EXERCISE OBJECTIVE: Every record must be repeated exactly; omit any pictures they contain.

─── INPUT

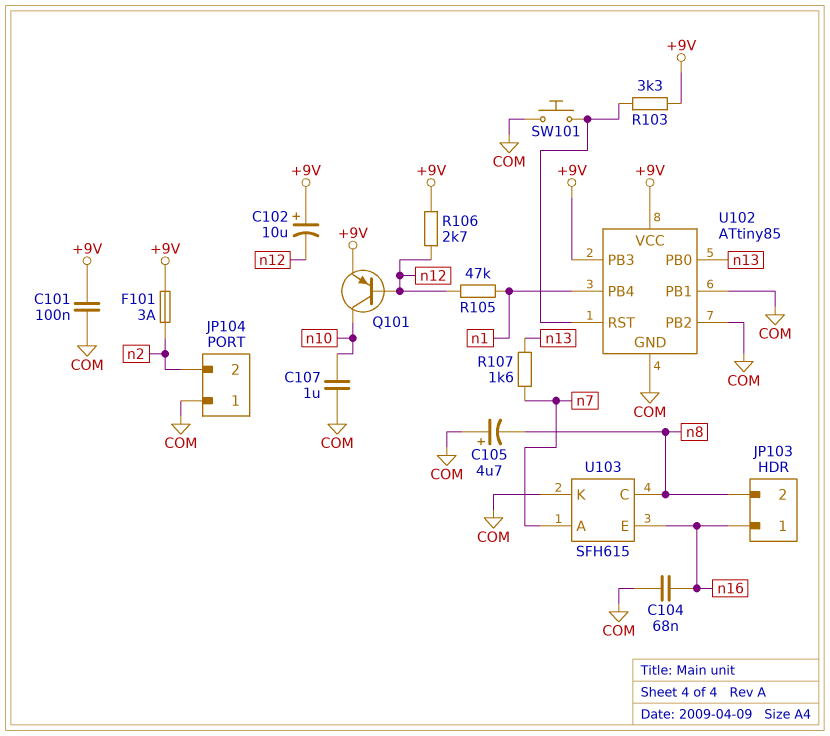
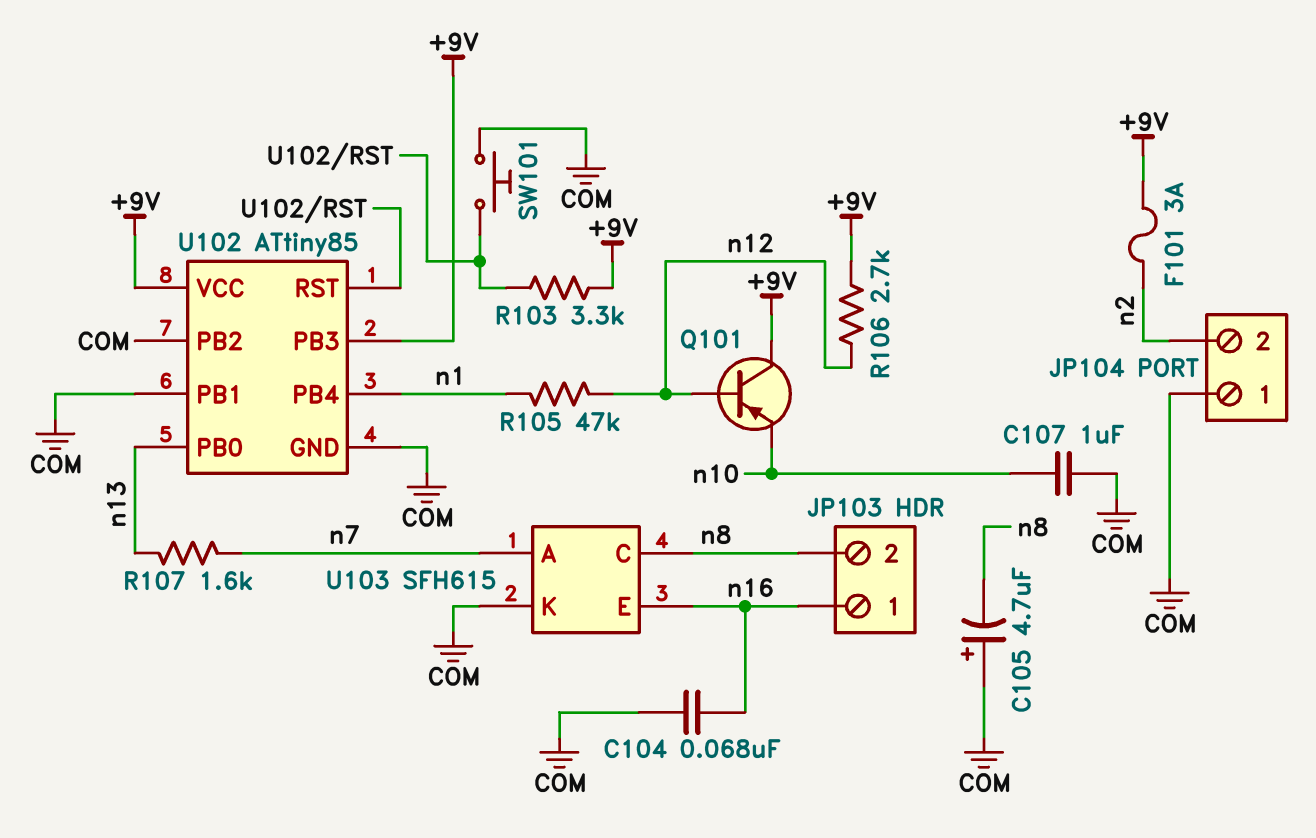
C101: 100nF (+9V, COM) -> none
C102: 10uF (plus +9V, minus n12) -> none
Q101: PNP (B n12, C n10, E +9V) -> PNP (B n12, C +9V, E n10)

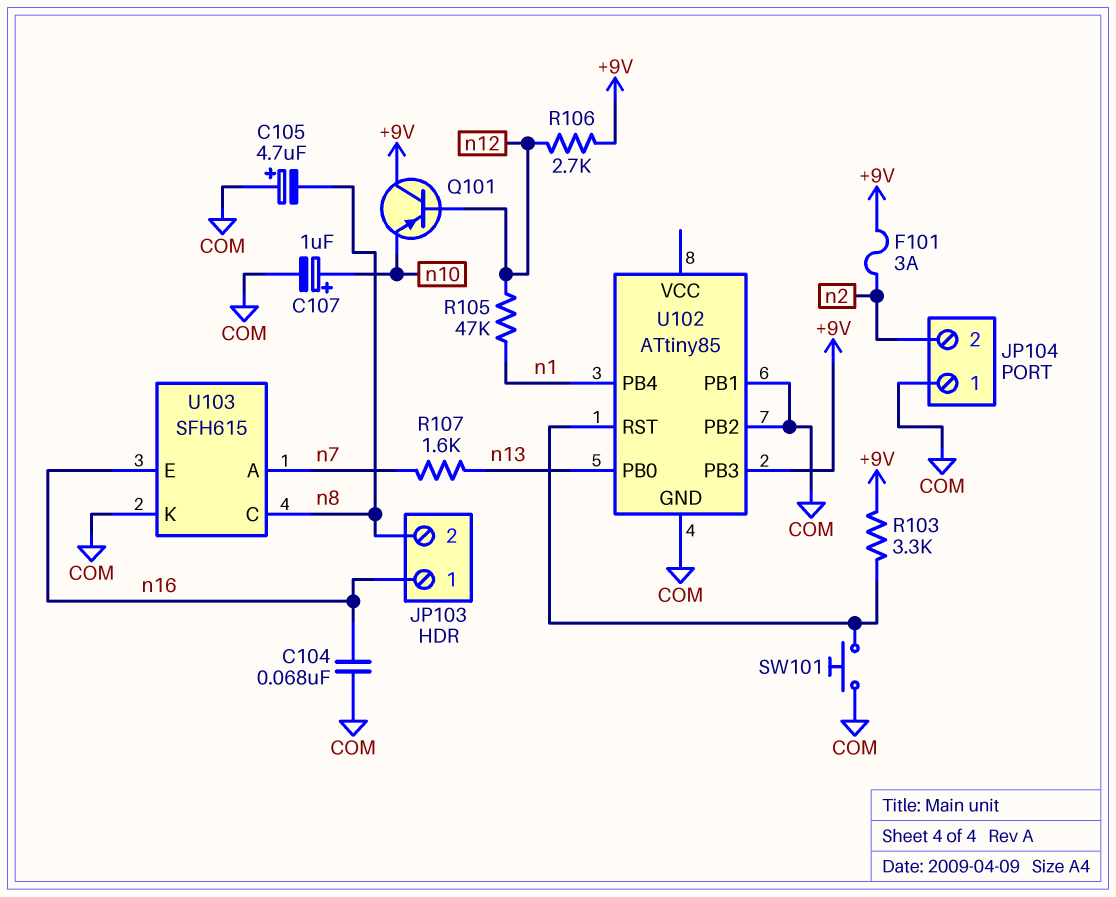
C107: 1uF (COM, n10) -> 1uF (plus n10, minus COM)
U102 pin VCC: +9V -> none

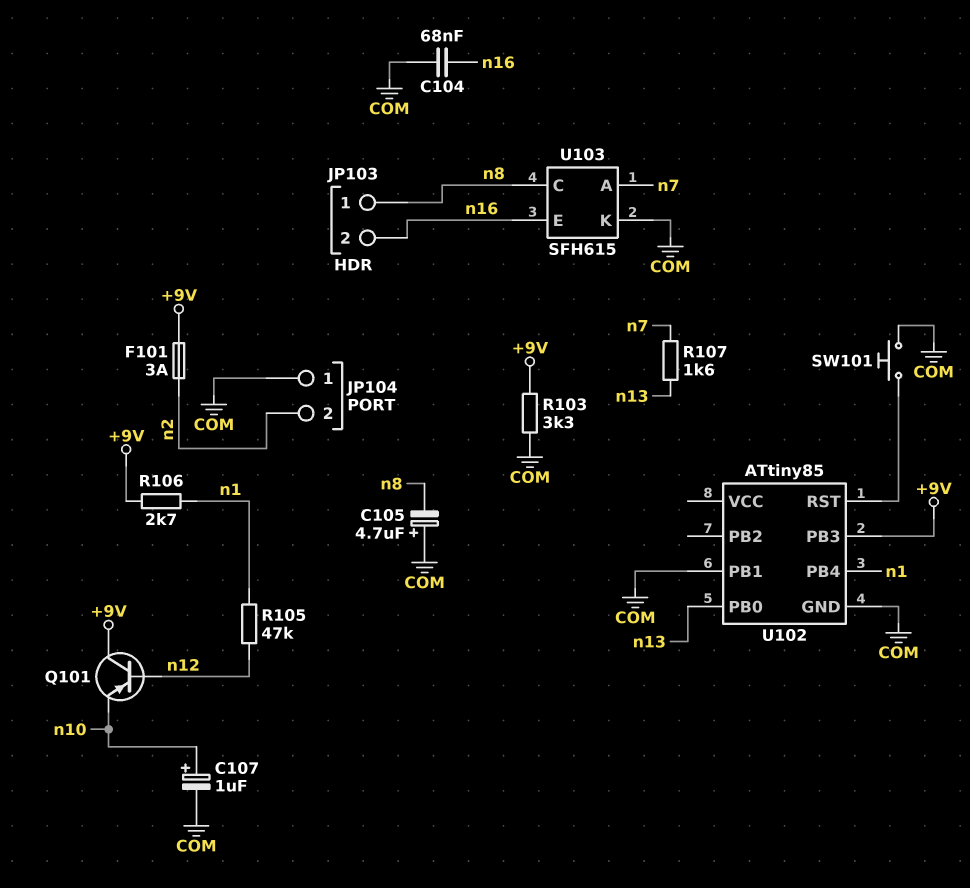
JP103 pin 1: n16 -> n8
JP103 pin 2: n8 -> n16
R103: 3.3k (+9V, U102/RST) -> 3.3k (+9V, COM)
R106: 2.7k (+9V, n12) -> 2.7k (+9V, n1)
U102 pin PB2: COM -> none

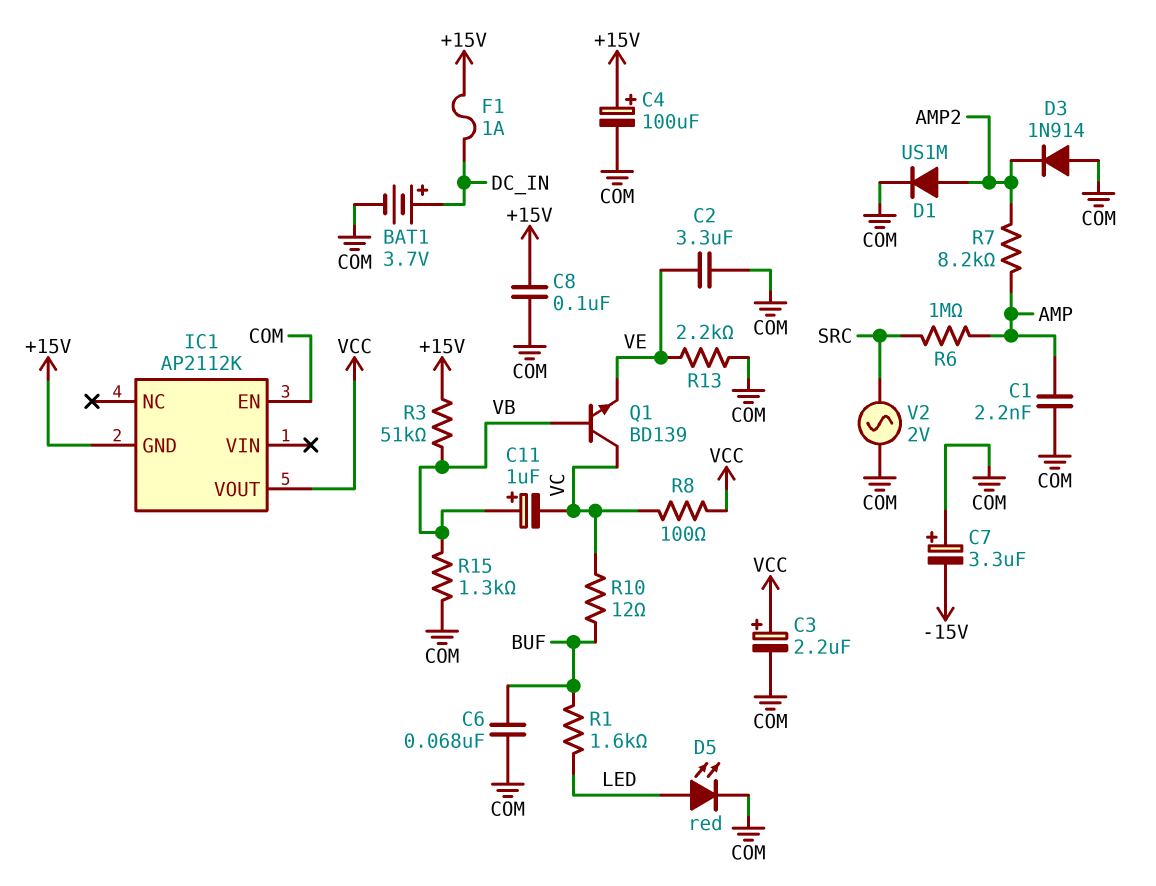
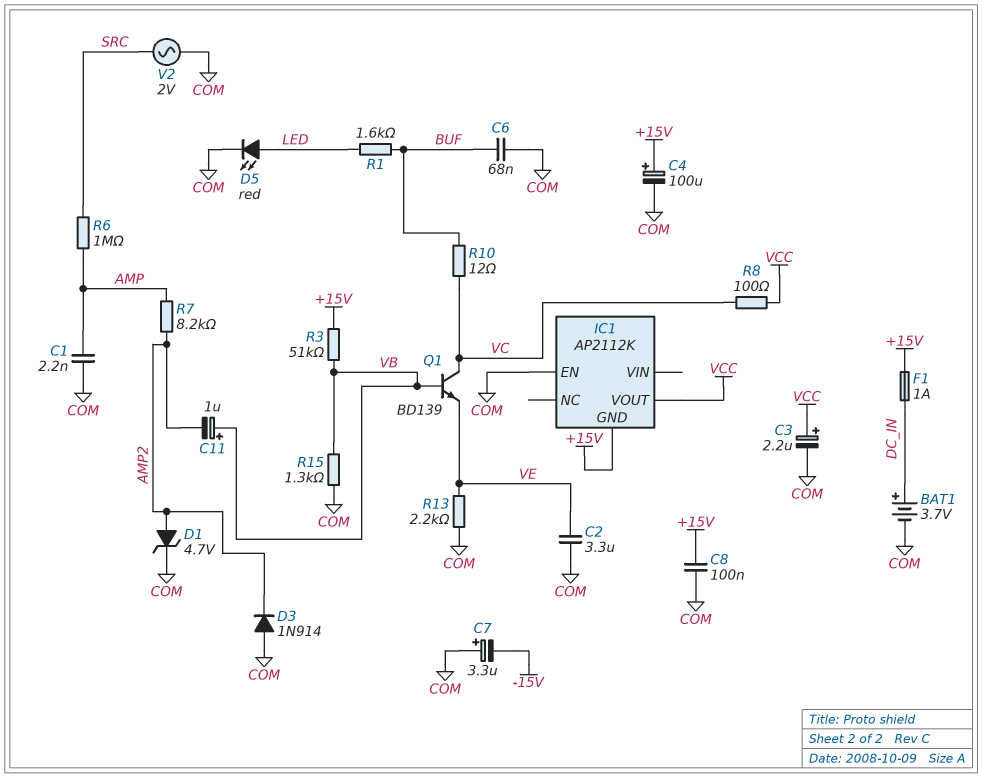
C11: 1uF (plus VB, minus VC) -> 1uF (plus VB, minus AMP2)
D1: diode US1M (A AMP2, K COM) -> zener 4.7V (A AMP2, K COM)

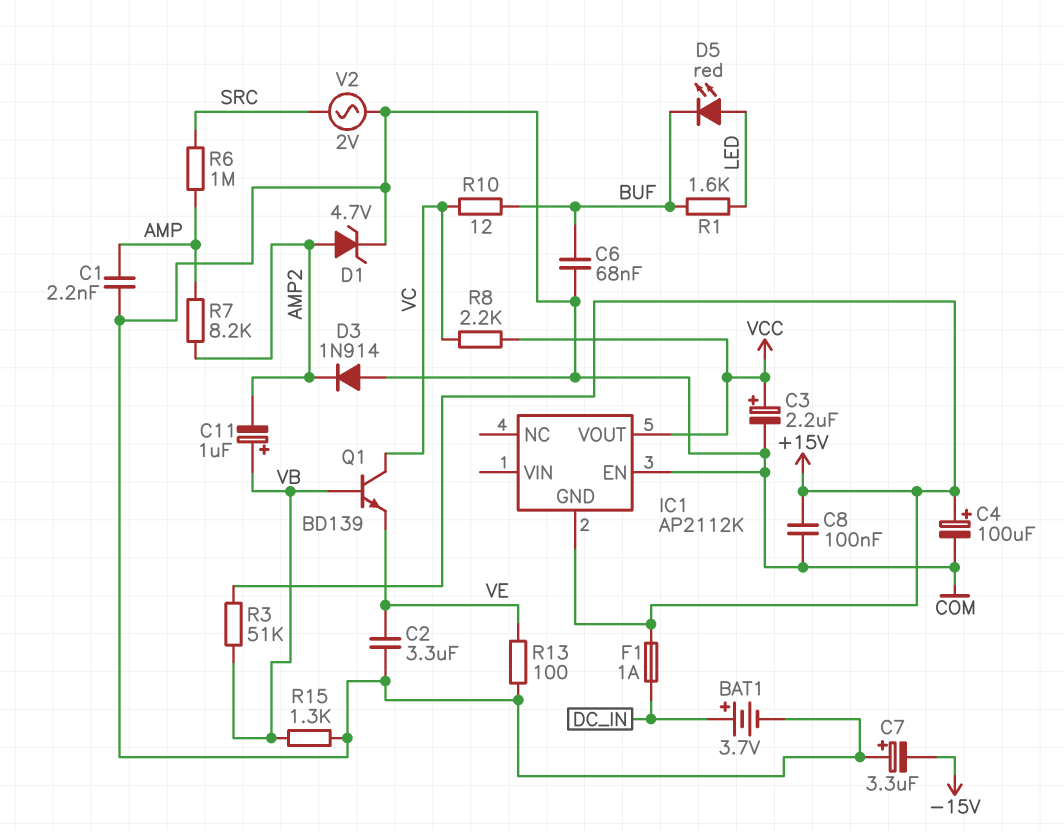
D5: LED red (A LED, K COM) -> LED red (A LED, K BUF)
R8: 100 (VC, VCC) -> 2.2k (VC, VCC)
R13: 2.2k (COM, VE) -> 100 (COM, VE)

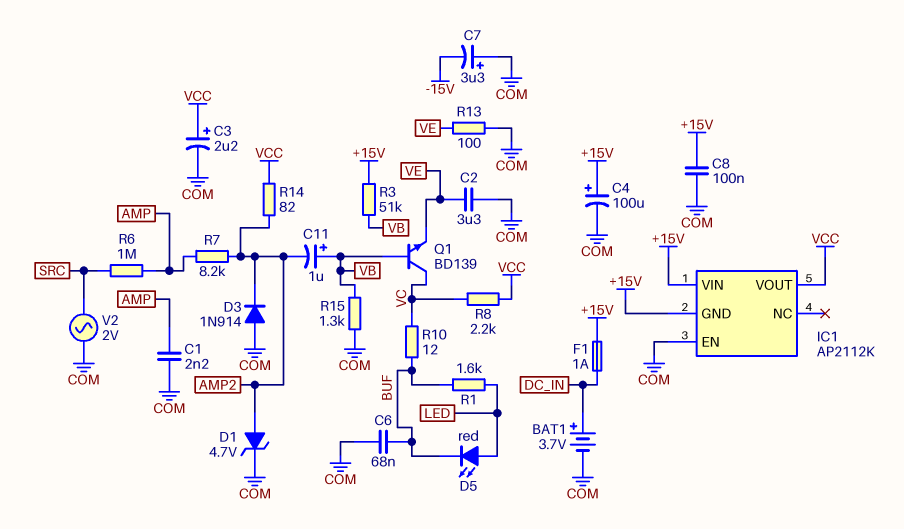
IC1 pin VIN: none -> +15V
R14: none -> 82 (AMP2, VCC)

──────

RESPONSE BELOW:
C101: 100nF (+9V, COM) -> none
C102: 10uF (plus +9V, minus n12) -> none
Q101: PNP (B n12, C n10, E +9V) -> PNP (B n12, C +9V, E n10)

C107: 1uF (COM, n10) -> 1uF (plus n10, minus COM)
U102 pin VCC: +9V -> none

JP103 pin 1: n16 -> n8
JP103 pin 2: n8 -> n16
R103: 3.3k (+9V, U102/RST) -> 3.3k (+9V, COM)
R106: 2.7k (+9V, n12) -> 2.7k (+9V, n1)
U102 pin PB2: COM -> none

C11: 1uF (plus VB, minus VC) -> 1uF (plus VB, minus AMP2)
D1: diode US1M (A AMP2, K COM) -> zener 4.7V (A AMP2, K COM)

D5: LED red (A LED, K COM) -> LED red (A LED, K BUF)
R8: 100 (VC, VCC) -> 2.2k (VC, VCC)
R13: 2.2k (COM, VE) -> 100 (COM, VE)

IC1 pin VIN: none -> +15V
R14: none -> 82 (AMP2, VCC)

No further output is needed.